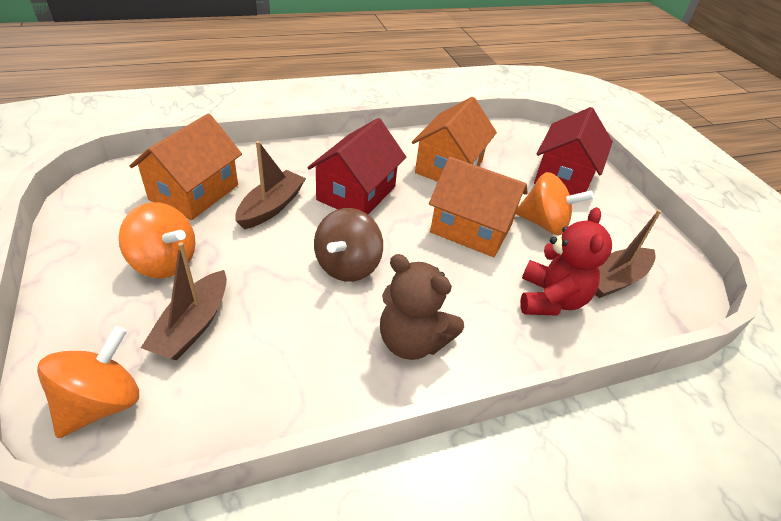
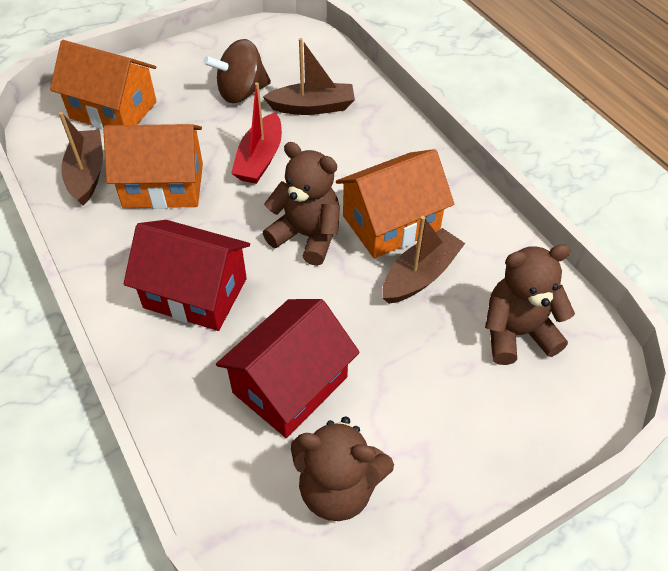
brown teddy bear: 1 -> 3
orange spinning top: 3 -> 0
red boat: 0 -> 1
red teddy bear: 1 -> 0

● **What the task asks**:
Return each line of the material above that holds the string "bear".

● **Solution for this task**:
brown teddy bear: 1 -> 3
red teddy bear: 1 -> 0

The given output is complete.